▸ ASSIGNMENT
In the listing below, find every line with the string "cheese" and pull it out.

▸ INPUT DATA
• • •
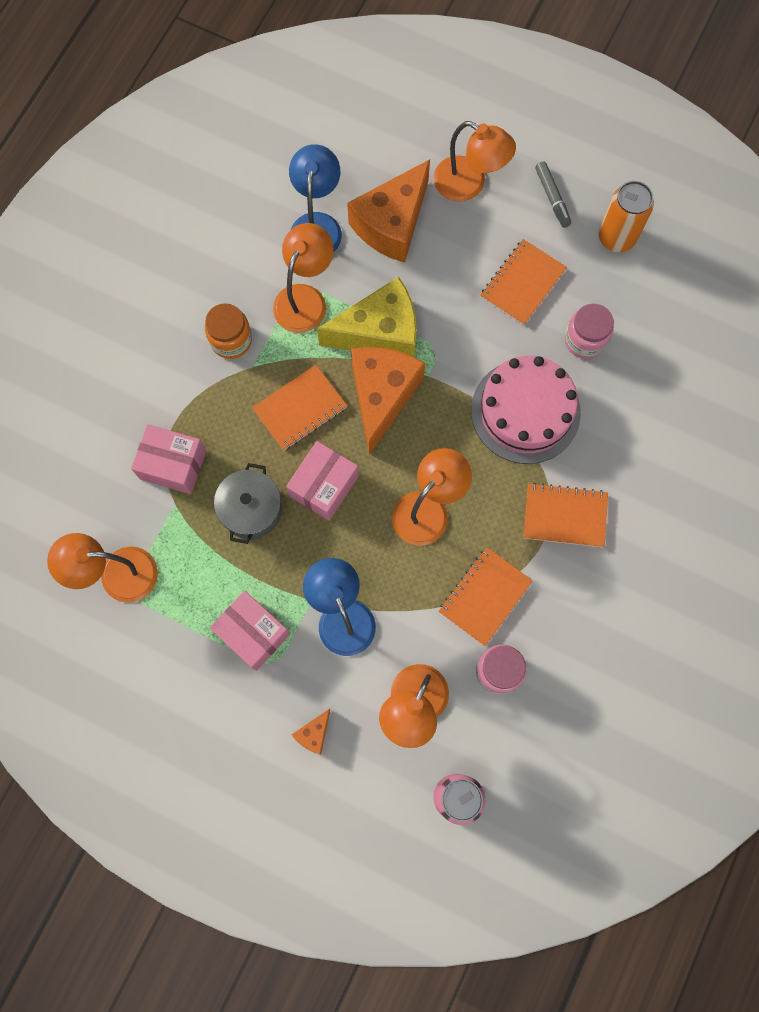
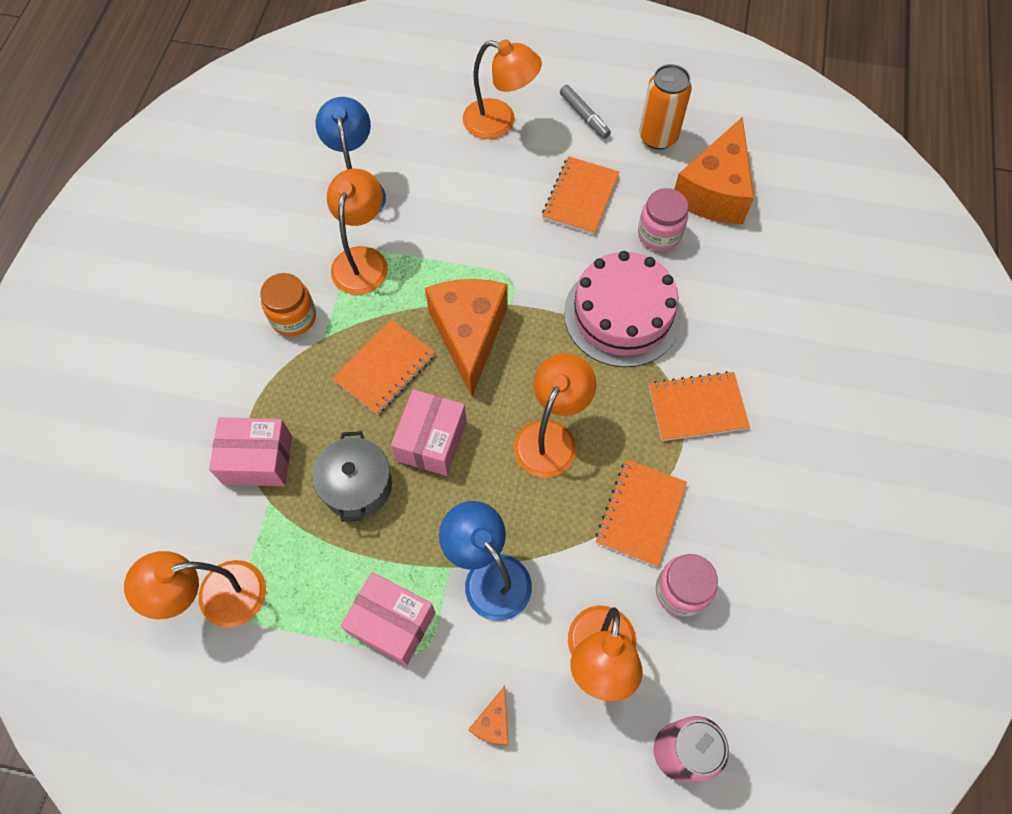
camera: 15 degrees left, 10 degrees down
yellow cheese [317,277,417,357] -> none
orange cheese [347,159,430,263] -> orange cheese moved to [674,117,754,224]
• • •
▸ WRITTEN REPLY
yellow cheese [317,277,417,357] -> none
orange cheese [347,159,430,263] -> orange cheese moved to [674,117,754,224]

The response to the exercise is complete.